• **VORLIEGENDE DATENSÄTZE**:
● ● ● ● ● ● ●

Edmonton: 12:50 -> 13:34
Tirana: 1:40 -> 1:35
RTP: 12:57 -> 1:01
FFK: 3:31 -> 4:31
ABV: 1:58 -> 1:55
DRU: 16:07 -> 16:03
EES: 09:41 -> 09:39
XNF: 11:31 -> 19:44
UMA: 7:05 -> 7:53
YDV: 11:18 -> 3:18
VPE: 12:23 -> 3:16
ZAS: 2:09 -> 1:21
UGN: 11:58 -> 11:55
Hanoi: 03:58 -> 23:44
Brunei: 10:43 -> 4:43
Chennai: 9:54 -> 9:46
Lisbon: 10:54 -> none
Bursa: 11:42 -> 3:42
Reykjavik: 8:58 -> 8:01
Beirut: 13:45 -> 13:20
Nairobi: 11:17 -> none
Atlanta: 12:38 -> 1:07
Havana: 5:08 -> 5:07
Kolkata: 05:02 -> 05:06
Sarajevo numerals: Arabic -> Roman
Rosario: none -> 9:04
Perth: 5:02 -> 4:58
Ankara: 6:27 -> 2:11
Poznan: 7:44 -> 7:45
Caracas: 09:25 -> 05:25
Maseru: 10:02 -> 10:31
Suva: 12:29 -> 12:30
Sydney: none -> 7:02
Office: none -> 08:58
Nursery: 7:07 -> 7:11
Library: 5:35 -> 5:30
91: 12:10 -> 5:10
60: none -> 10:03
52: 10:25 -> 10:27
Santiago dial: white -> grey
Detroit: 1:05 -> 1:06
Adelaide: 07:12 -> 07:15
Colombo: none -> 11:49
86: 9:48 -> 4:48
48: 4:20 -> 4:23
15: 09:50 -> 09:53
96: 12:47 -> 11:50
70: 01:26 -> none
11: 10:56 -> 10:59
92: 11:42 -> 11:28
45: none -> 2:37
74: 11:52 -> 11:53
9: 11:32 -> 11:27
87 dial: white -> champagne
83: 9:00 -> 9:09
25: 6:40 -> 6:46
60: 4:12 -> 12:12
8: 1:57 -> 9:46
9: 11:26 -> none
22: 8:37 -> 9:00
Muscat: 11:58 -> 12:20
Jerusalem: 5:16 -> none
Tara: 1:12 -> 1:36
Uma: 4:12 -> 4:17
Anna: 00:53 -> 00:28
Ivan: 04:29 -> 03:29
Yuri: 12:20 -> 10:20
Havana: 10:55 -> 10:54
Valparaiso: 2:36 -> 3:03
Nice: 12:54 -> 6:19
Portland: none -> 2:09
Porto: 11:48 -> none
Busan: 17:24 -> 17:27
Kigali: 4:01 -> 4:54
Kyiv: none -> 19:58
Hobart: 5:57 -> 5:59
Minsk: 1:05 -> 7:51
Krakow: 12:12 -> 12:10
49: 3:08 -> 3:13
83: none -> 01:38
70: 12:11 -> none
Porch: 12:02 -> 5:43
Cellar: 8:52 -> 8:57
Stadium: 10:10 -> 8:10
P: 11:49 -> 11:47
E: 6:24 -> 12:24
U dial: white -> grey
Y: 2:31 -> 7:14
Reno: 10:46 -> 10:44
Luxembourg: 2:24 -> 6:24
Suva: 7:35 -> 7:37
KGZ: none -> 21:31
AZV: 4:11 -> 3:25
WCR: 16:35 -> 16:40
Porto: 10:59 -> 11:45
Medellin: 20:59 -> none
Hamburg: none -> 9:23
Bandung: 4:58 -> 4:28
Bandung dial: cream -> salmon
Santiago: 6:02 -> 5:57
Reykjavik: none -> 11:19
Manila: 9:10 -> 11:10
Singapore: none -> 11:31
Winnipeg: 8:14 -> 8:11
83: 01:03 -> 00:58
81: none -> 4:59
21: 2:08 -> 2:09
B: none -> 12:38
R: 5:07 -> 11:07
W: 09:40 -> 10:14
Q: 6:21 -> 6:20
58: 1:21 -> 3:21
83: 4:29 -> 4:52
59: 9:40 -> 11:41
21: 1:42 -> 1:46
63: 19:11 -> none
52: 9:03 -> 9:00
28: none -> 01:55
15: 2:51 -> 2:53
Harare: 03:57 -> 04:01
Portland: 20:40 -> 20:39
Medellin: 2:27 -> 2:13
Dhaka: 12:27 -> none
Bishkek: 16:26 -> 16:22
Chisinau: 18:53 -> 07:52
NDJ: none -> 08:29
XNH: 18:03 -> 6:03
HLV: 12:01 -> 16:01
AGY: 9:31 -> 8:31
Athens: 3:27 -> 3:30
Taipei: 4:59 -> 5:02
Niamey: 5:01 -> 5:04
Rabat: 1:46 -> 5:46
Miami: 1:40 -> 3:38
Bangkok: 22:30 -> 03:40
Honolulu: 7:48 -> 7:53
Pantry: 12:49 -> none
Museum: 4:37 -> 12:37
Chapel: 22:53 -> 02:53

● ● ● ● ● ● ●

• **AUFGABENSTELLUNG**: Aktualisiere alle Datensätze, indem du „dial“ überall durch „face“ ersetzt und alles andere unverändert lässt.

• **ERGEBNIS**:
Edmonton: 12:50 -> 13:34
Tirana: 1:40 -> 1:35
RTP: 12:57 -> 1:01
FFK: 3:31 -> 4:31
ABV: 1:58 -> 1:55
DRU: 16:07 -> 16:03
EES: 09:41 -> 09:39
XNF: 11:31 -> 19:44
UMA: 7:05 -> 7:53
YDV: 11:18 -> 3:18
VPE: 12:23 -> 3:16
ZAS: 2:09 -> 1:21
UGN: 11:58 -> 11:55
Hanoi: 03:58 -> 23:44
Brunei: 10:43 -> 4:43
Chennai: 9:54 -> 9:46
Lisbon: 10:54 -> none
Bursa: 11:42 -> 3:42
Reykjavik: 8:58 -> 8:01
Beirut: 13:45 -> 13:20
Nairobi: 11:17 -> none
Atlanta: 12:38 -> 1:07
Havana: 5:08 -> 5:07
Kolkata: 05:02 -> 05:06
Sarajevo numerals: Arabic -> Roman
Rosario: none -> 9:04
Perth: 5:02 -> 4:58
Ankara: 6:27 -> 2:11
Poznan: 7:44 -> 7:45
Caracas: 09:25 -> 05:25
Maseru: 10:02 -> 10:31
Suva: 12:29 -> 12:30
Sydney: none -> 7:02
Office: none -> 08:58
Nursery: 7:07 -> 7:11
Library: 5:35 -> 5:30
91: 12:10 -> 5:10
60: none -> 10:03
52: 10:25 -> 10:27
Santiago face: white -> grey
Detroit: 1:05 -> 1:06
Adelaide: 07:12 -> 07:15
Colombo: none -> 11:49
86: 9:48 -> 4:48
48: 4:20 -> 4:23
15: 09:50 -> 09:53
96: 12:47 -> 11:50
70: 01:26 -> none
11: 10:56 -> 10:59
92: 11:42 -> 11:28
45: none -> 2:37
74: 11:52 -> 11:53
9: 11:32 -> 11:27
87 face: white -> champagne
83: 9:00 -> 9:09
25: 6:40 -> 6:46
60: 4:12 -> 12:12
8: 1:57 -> 9:46
9: 11:26 -> none
22: 8:37 -> 9:00
Muscat: 11:58 -> 12:20
Jerusalem: 5:16 -> none
Tara: 1:12 -> 1:36
Uma: 4:12 -> 4:17
Anna: 00:53 -> 00:28
Ivan: 04:29 -> 03:29
Yuri: 12:20 -> 10:20
Havana: 10:55 -> 10:54
Valparaiso: 2:36 -> 3:03
Nice: 12:54 -> 6:19
Portland: none -> 2:09
Porto: 11:48 -> none
Busan: 17:24 -> 17:27
Kigali: 4:01 -> 4:54
Kyiv: none -> 19:58
Hobart: 5:57 -> 5:59
Minsk: 1:05 -> 7:51
Krakow: 12:12 -> 12:10
49: 3:08 -> 3:13
83: none -> 01:38
70: 12:11 -> none
Porch: 12:02 -> 5:43
Cellar: 8:52 -> 8:57
Stadium: 10:10 -> 8:10
P: 11:49 -> 11:47
E: 6:24 -> 12:24
U face: white -> grey
Y: 2:31 -> 7:14
Reno: 10:46 -> 10:44
Luxembourg: 2:24 -> 6:24
Suva: 7:35 -> 7:37
KGZ: none -> 21:31
AZV: 4:11 -> 3:25
WCR: 16:35 -> 16:40
Porto: 10:59 -> 11:45
Medellin: 20:59 -> none
Hamburg: none -> 9:23
Bandung: 4:58 -> 4:28
Bandung face: cream -> salmon
Santiago: 6:02 -> 5:57
Reykjavik: none -> 11:19
Manila: 9:10 -> 11:10
Singapore: none -> 11:31
Winnipeg: 8:14 -> 8:11
83: 01:03 -> 00:58
81: none -> 4:59
21: 2:08 -> 2:09
B: none -> 12:38
R: 5:07 -> 11:07
W: 09:40 -> 10:14
Q: 6:21 -> 6:20
58: 1:21 -> 3:21
83: 4:29 -> 4:52
59: 9:40 -> 11:41
21: 1:42 -> 1:46
63: 19:11 -> none
52: 9:03 -> 9:00
28: none -> 01:55
15: 2:51 -> 2:53
Harare: 03:57 -> 04:01
Portland: 20:40 -> 20:39
Medellin: 2:27 -> 2:13
Dhaka: 12:27 -> none
Bishkek: 16:26 -> 16:22
Chisinau: 18:53 -> 07:52
NDJ: none -> 08:29
XNH: 18:03 -> 6:03
HLV: 12:01 -> 16:01
AGY: 9:31 -> 8:31
Athens: 3:27 -> 3:30
Taipei: 4:59 -> 5:02
Niamey: 5:01 -> 5:04
Rabat: 1:46 -> 5:46
Miami: 1:40 -> 3:38
Bangkok: 22:30 -> 03:40
Honolulu: 7:48 -> 7:53
Pantry: 12:49 -> none
Museum: 4:37 -> 12:37
Chapel: 22:53 -> 02:53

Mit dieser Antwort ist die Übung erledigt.